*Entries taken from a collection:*
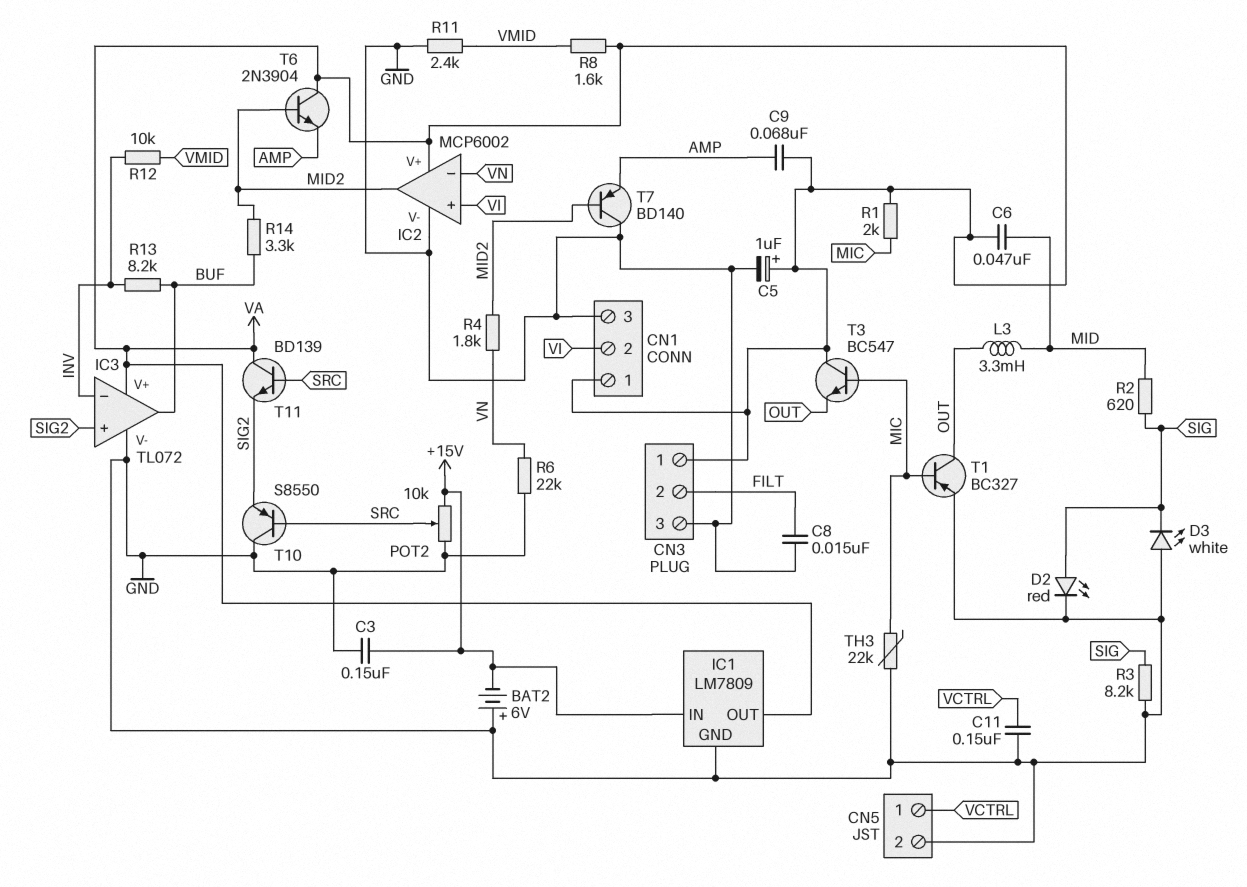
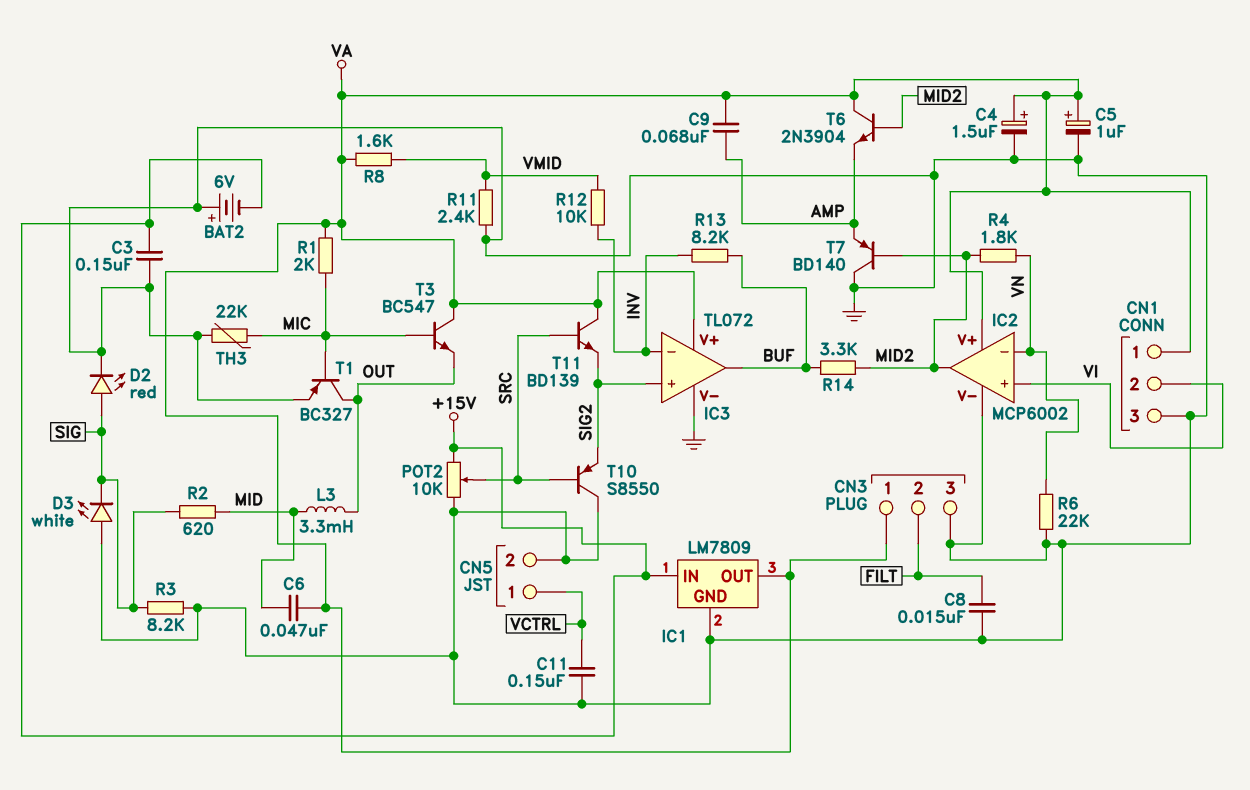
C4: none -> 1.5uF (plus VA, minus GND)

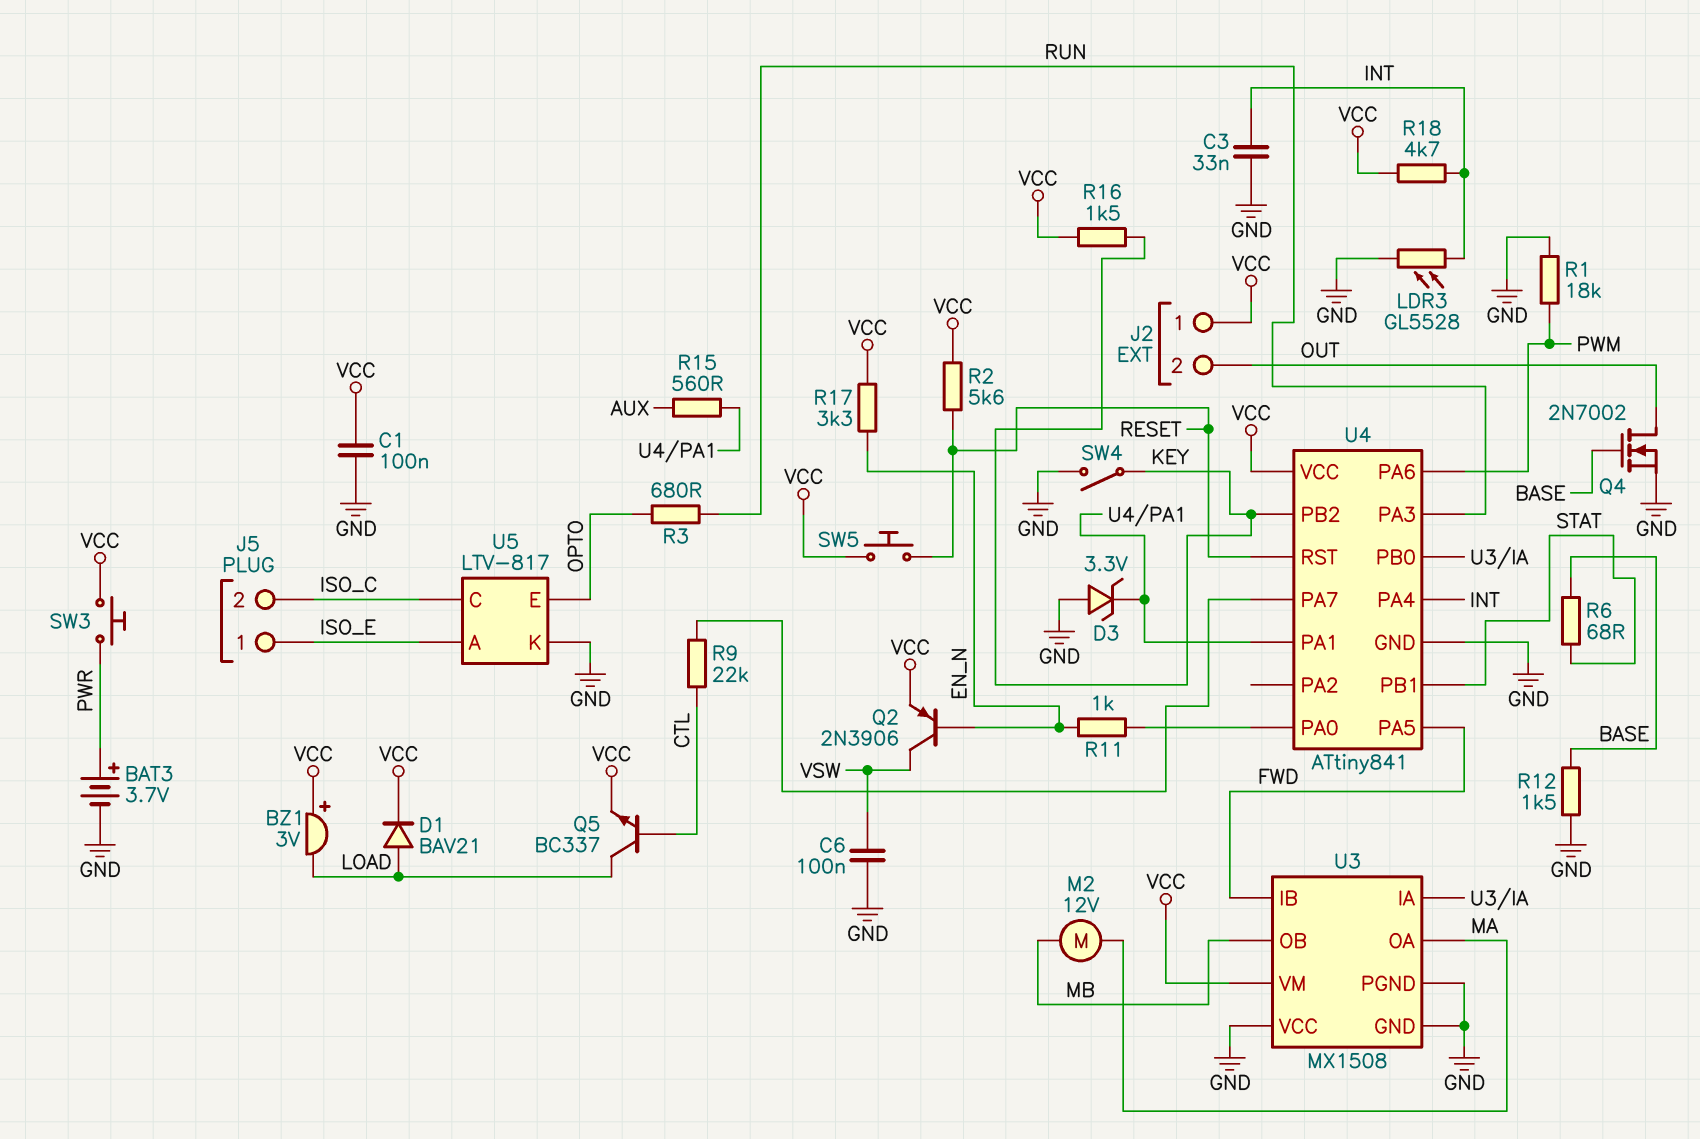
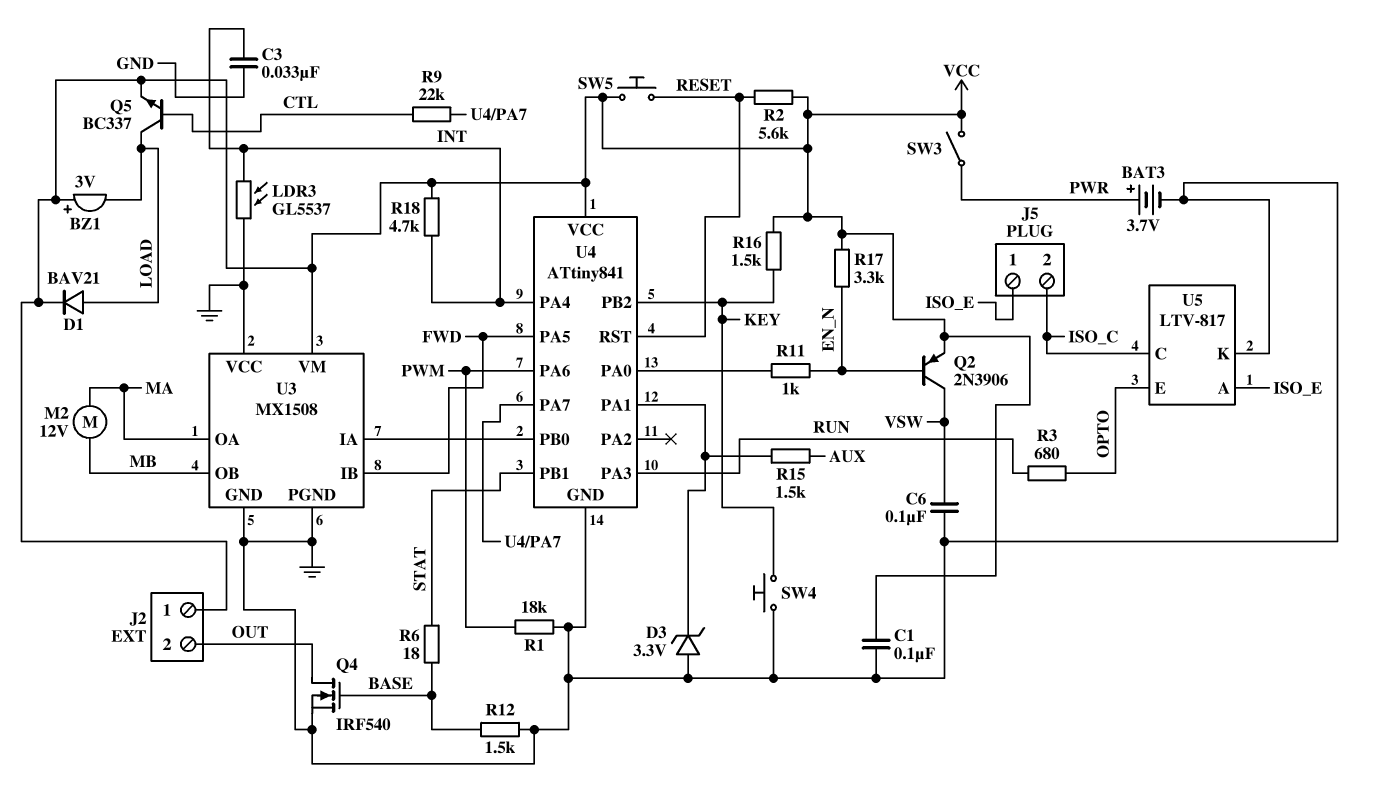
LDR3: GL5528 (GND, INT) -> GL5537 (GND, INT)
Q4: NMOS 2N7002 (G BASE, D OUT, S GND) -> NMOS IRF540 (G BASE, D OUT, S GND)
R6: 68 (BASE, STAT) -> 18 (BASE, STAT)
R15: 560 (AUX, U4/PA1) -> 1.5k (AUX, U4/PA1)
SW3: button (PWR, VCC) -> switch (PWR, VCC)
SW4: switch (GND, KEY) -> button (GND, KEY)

*INSTRUCTIONS TO FOLLOW:*
The entries above, every one of them, should be retyped exactly, with no pictures carried over.

*RESPONSE AREA:*
C4: none -> 1.5uF (plus VA, minus GND)

LDR3: GL5528 (GND, INT) -> GL5537 (GND, INT)
Q4: NMOS 2N7002 (G BASE, D OUT, S GND) -> NMOS IRF540 (G BASE, D OUT, S GND)
R6: 68 (BASE, STAT) -> 18 (BASE, STAT)
R15: 560 (AUX, U4/PA1) -> 1.5k (AUX, U4/PA1)
SW3: button (PWR, VCC) -> switch (PWR, VCC)
SW4: switch (GND, KEY) -> button (GND, KEY)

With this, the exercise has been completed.